## Exercise directions:
Copy the material below verbatim from the line with "(402, 99) = (262, 99): green" to the line with "(474, 92) = (168, 157): none -> white heart", both lines included, omitting pictures and every line outside that range.

## Task input:
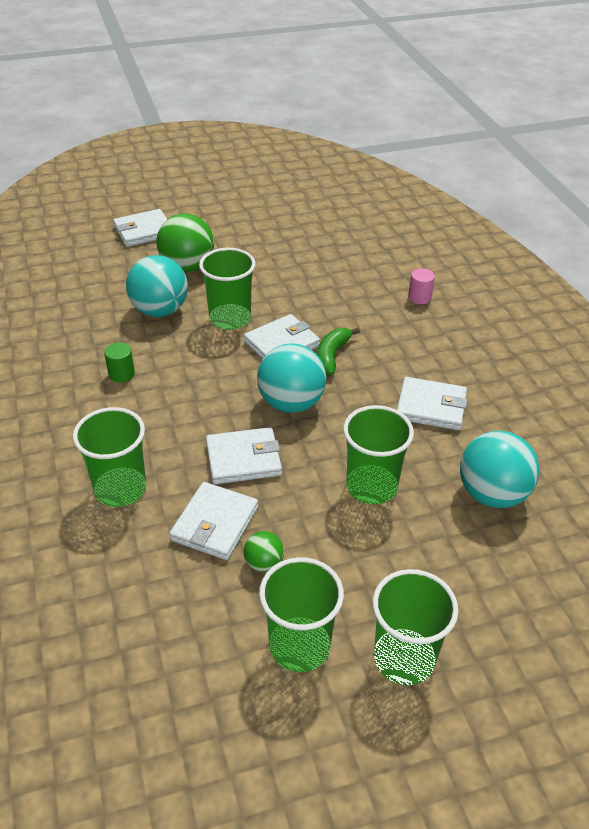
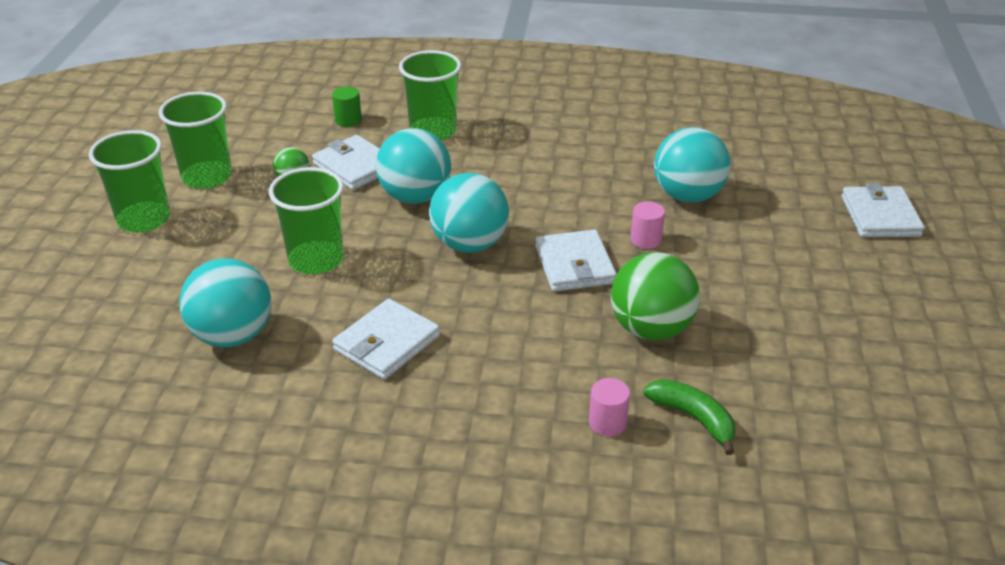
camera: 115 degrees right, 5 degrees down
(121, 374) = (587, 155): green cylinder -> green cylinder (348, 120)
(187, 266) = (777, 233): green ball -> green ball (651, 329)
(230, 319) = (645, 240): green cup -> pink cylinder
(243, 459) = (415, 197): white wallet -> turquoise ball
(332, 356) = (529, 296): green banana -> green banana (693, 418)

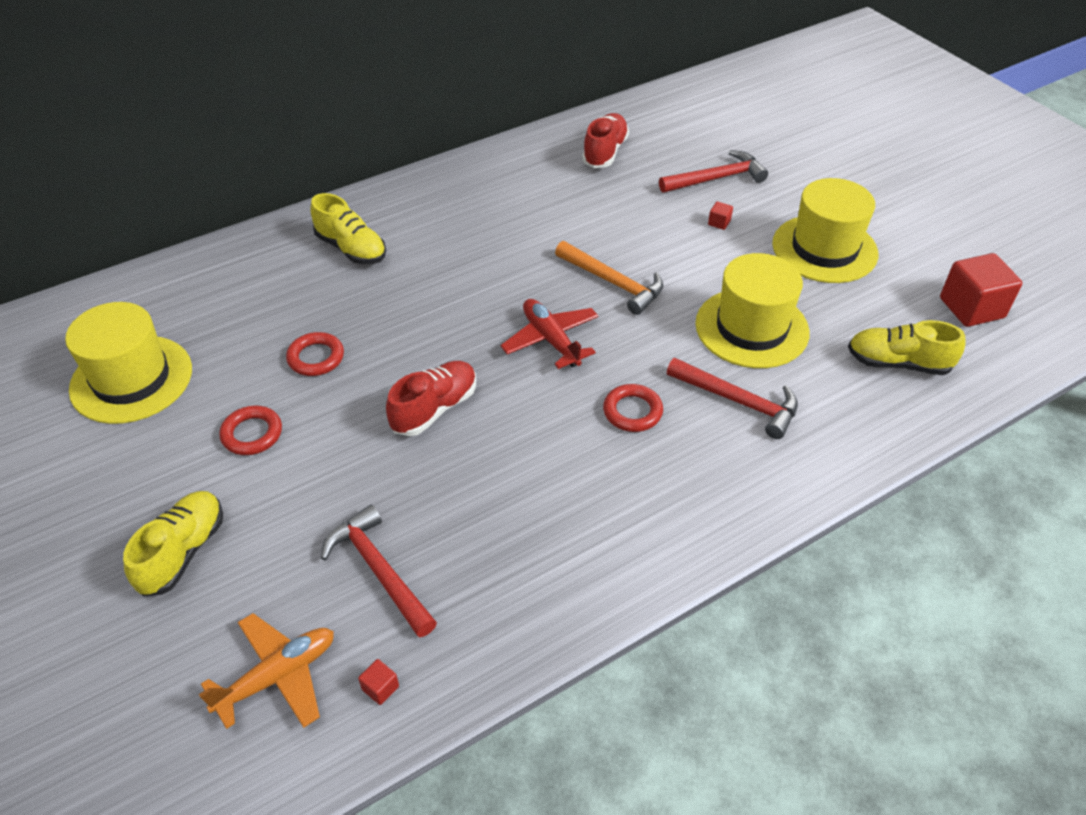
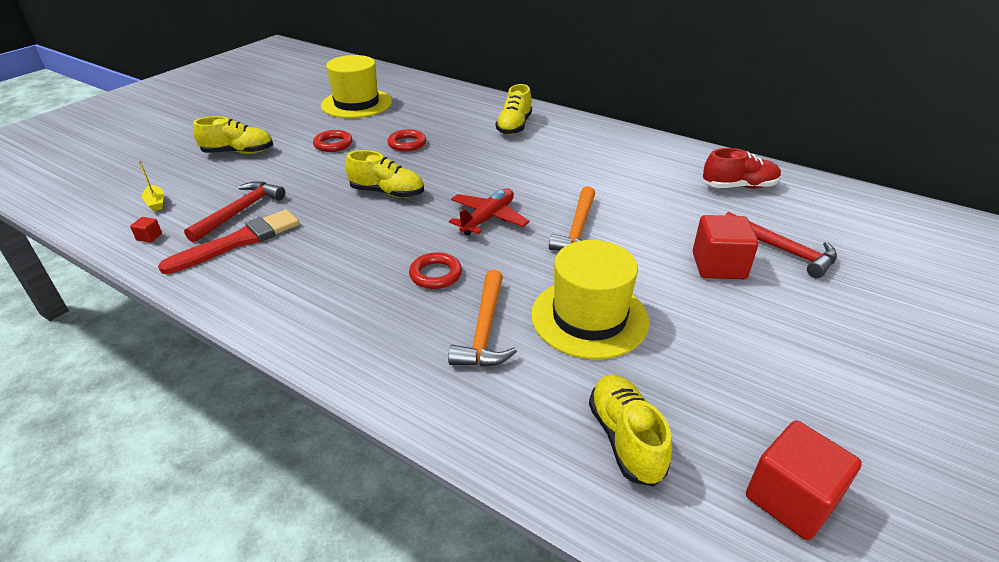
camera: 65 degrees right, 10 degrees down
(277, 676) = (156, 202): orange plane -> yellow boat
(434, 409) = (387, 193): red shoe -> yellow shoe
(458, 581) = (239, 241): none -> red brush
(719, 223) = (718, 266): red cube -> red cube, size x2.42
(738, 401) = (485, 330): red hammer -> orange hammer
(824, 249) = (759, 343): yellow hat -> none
==
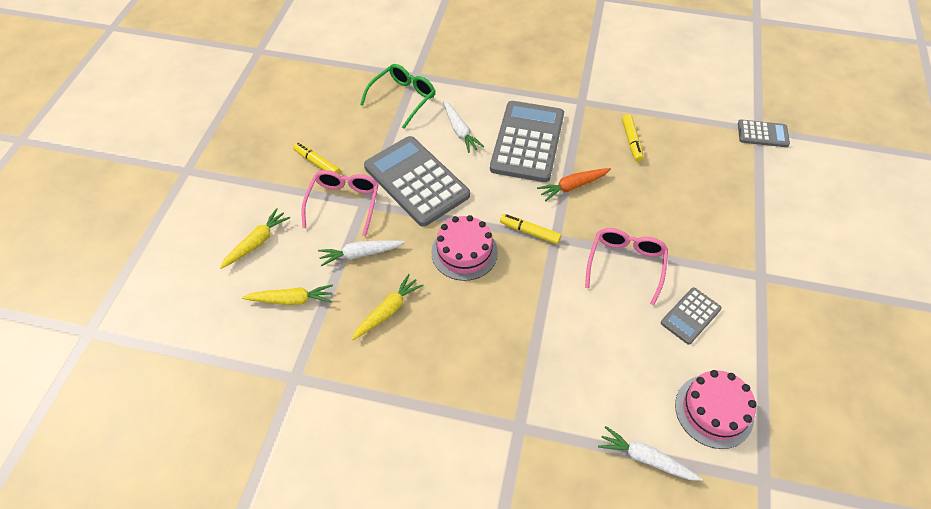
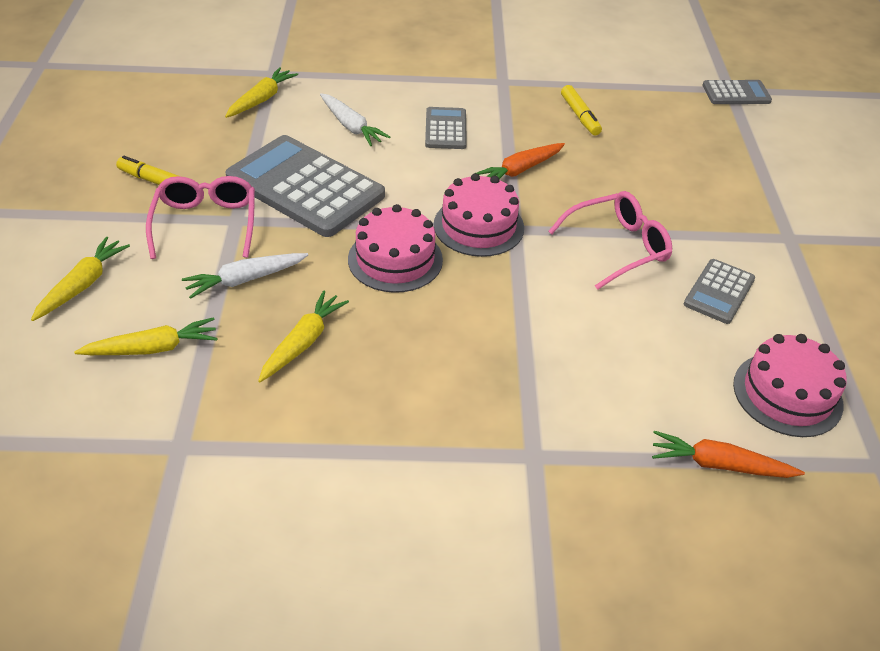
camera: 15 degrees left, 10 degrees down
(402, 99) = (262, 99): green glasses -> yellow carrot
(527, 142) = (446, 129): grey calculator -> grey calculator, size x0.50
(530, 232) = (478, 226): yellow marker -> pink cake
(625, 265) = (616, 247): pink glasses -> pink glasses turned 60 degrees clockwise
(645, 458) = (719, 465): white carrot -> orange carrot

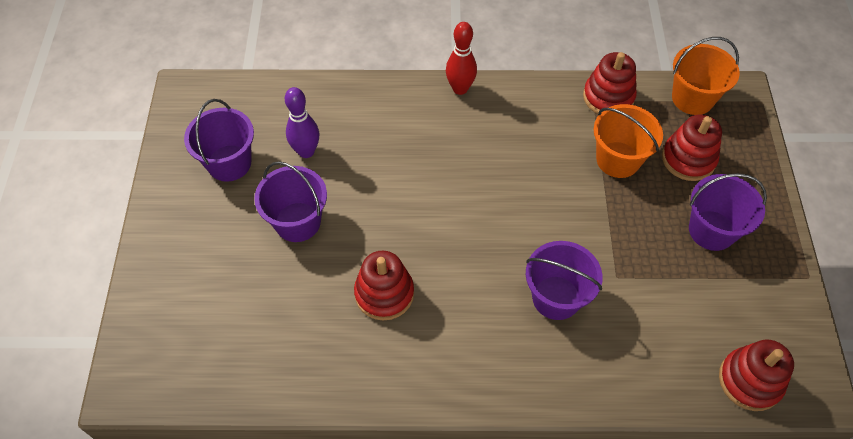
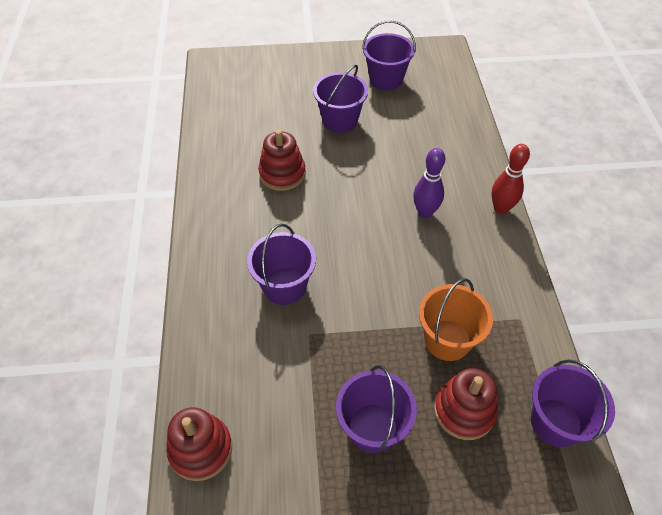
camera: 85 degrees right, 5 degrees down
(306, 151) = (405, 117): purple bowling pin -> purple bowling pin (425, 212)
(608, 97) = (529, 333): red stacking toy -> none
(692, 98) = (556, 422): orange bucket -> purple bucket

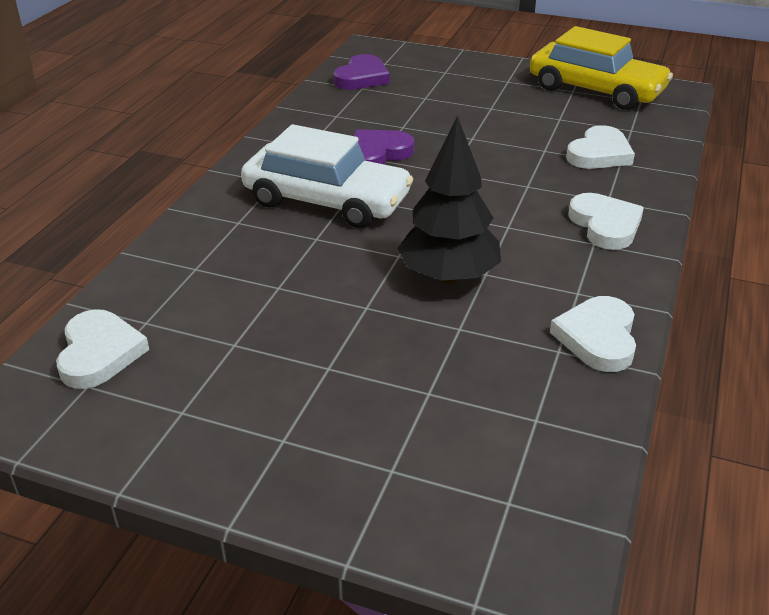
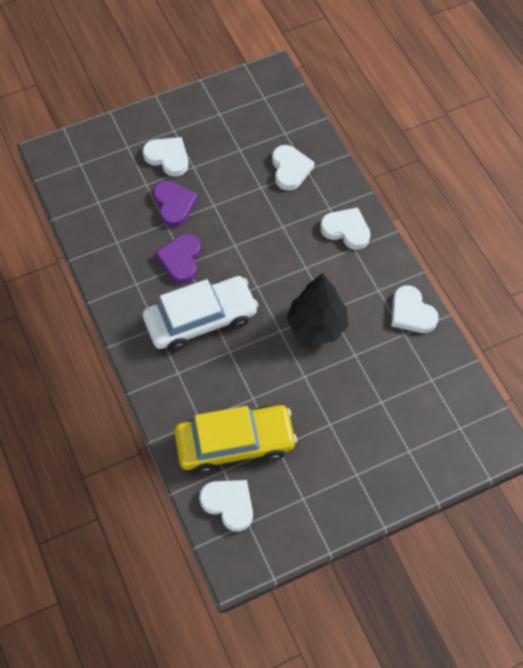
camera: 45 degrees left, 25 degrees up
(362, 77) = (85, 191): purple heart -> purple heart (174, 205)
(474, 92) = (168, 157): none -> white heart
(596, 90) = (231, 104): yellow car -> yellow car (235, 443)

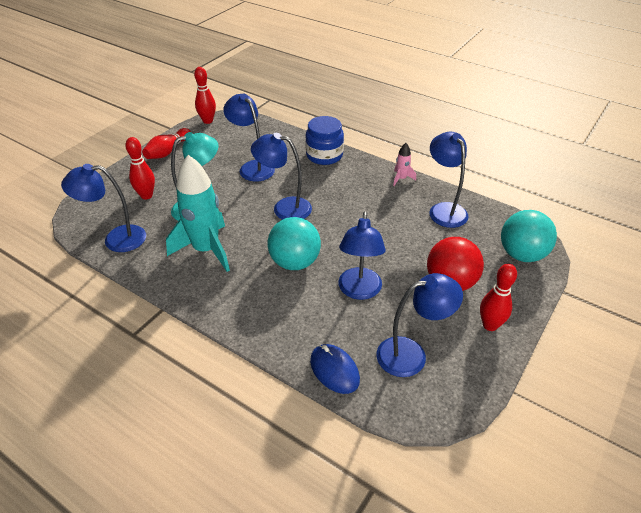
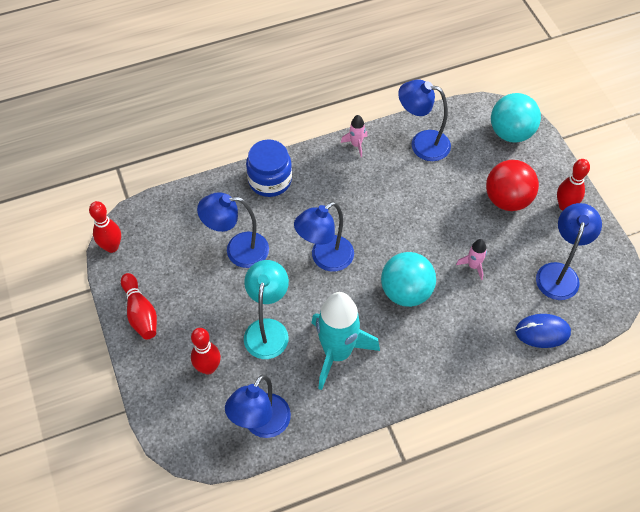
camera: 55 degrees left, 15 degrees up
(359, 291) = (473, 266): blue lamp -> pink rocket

## Answer:
(402, 99) = (262, 99): green glasses -> yellow carrot
(527, 142) = (446, 129): grey calculator -> grey calculator, size x0.50
(530, 232) = (478, 226): yellow marker -> pink cake
(625, 265) = (616, 247): pink glasses -> pink glasses turned 60 degrees clockwise
(645, 458) = (719, 465): white carrot -> orange carrot

camera: 85 degrees right, 5 degrees down
(306, 151) = (405, 117): purple bowling pin -> purple bowling pin (425, 212)
(608, 97) = (529, 333): red stacking toy -> none
(692, 98) = (556, 422): orange bucket -> purple bucket

camera: 45 degrees left, 25 degrees up
(362, 77) = (85, 191): purple heart -> purple heart (174, 205)
(474, 92) = (168, 157): none -> white heart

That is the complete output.